Segment Start: Provided data

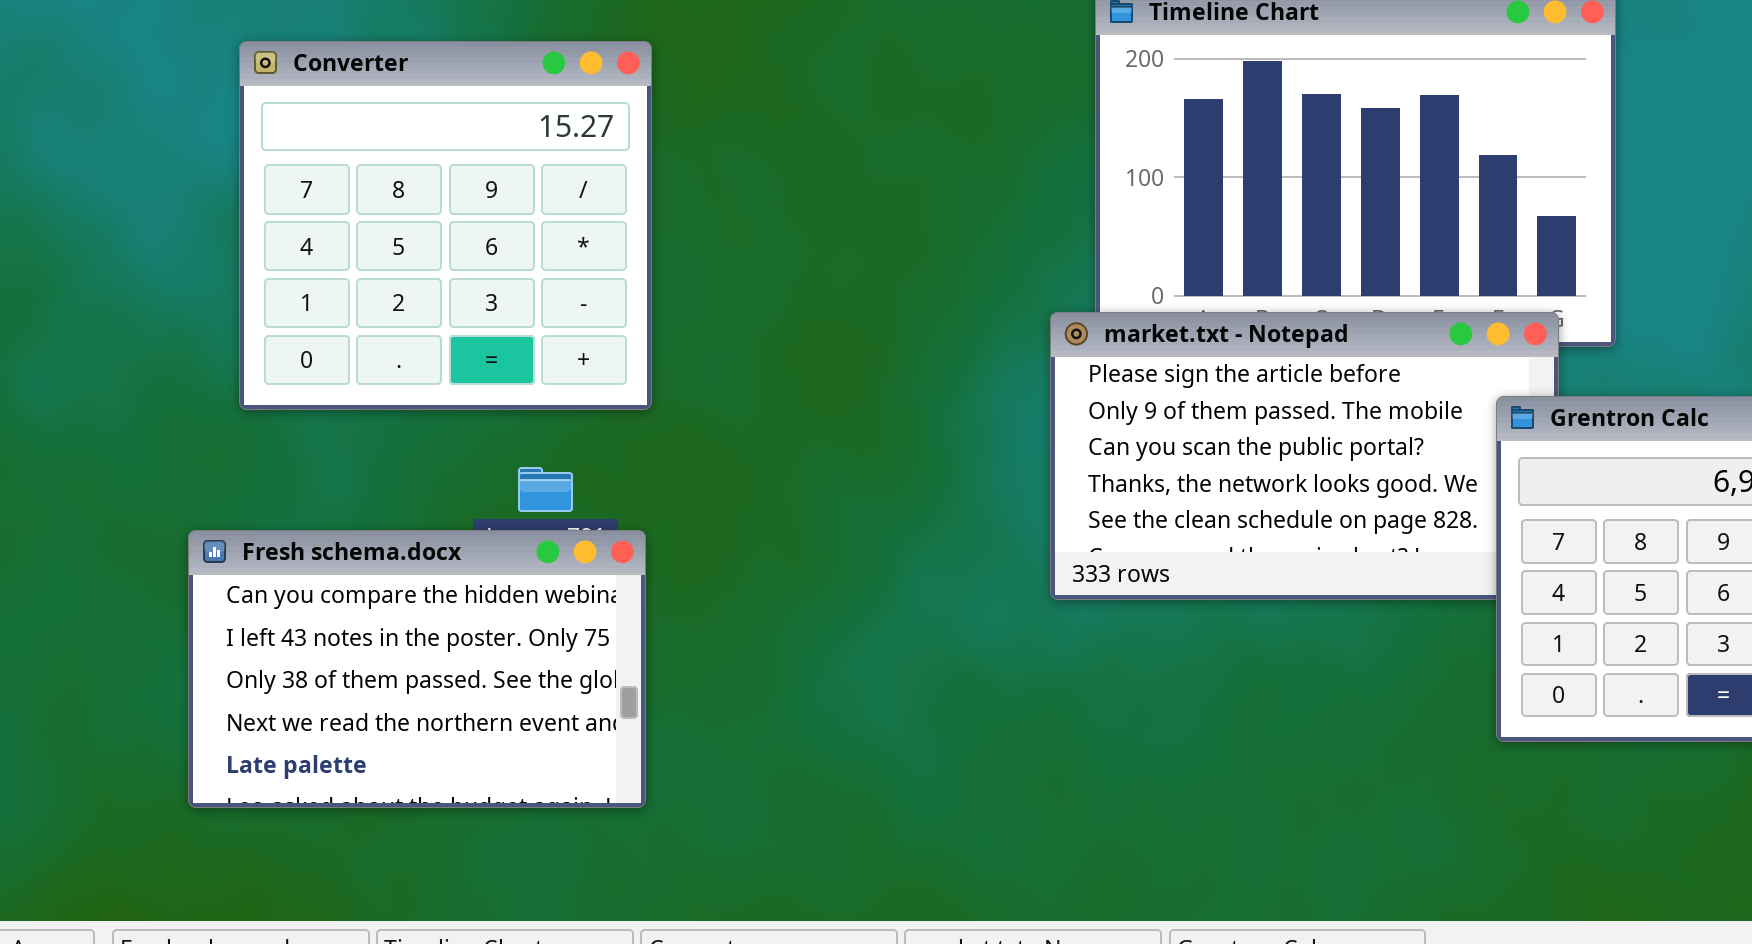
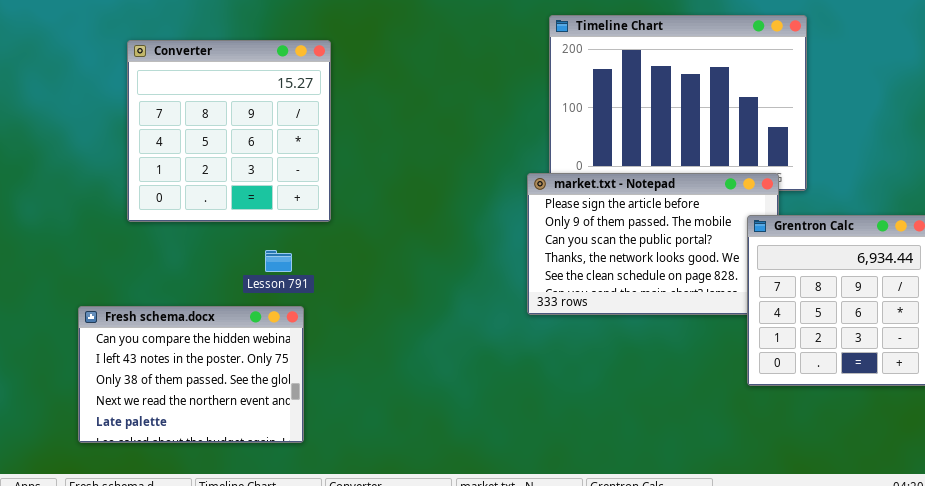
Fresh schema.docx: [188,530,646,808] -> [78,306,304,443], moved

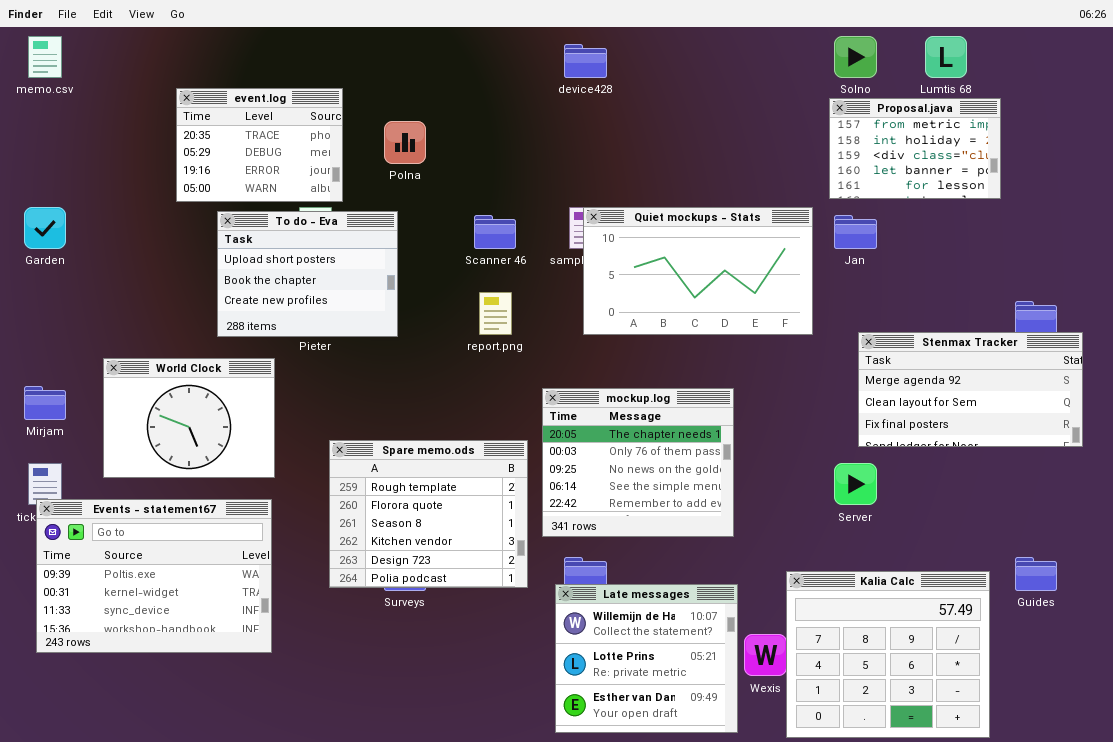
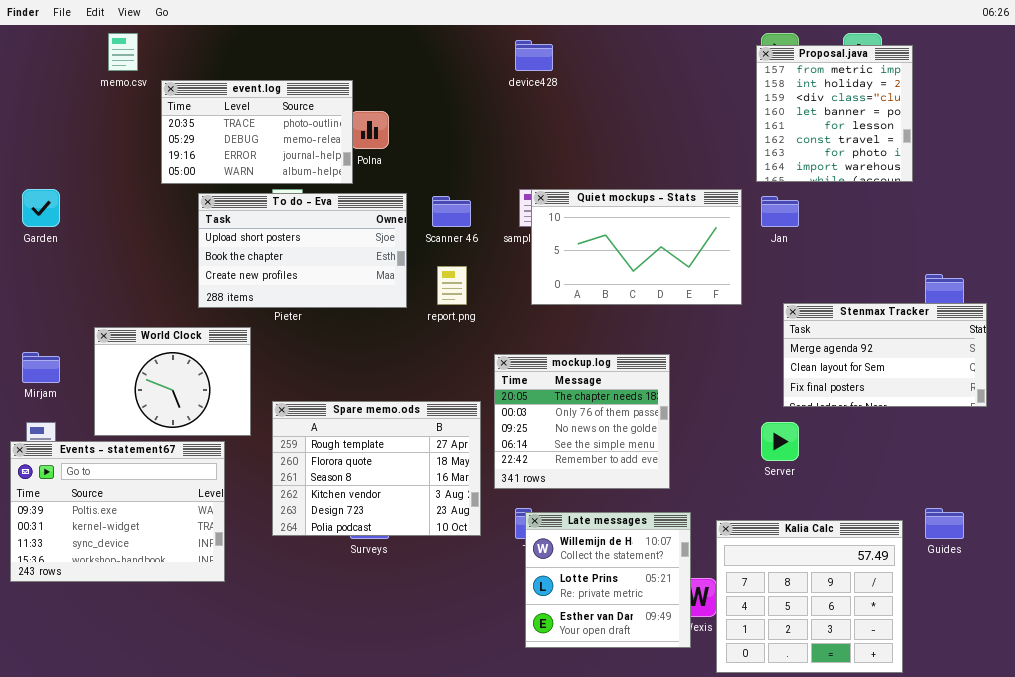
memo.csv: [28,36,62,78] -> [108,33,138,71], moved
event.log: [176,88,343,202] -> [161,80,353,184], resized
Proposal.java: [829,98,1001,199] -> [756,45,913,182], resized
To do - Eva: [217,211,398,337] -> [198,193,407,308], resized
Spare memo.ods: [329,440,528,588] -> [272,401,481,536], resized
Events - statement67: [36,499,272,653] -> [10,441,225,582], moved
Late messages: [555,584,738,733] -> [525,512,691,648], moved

Segment End: Provided data

### Work to be completed
Each line with the word "moved" in the records above belongs in the result; copy all of them.

### Answer for this exercise
Fresh schema.docx: [188,530,646,808] -> [78,306,304,443], moved
memo.csv: [28,36,62,78] -> [108,33,138,71], moved
Events - statement67: [36,499,272,653] -> [10,441,225,582], moved
Late messages: [555,584,738,733] -> [525,512,691,648], moved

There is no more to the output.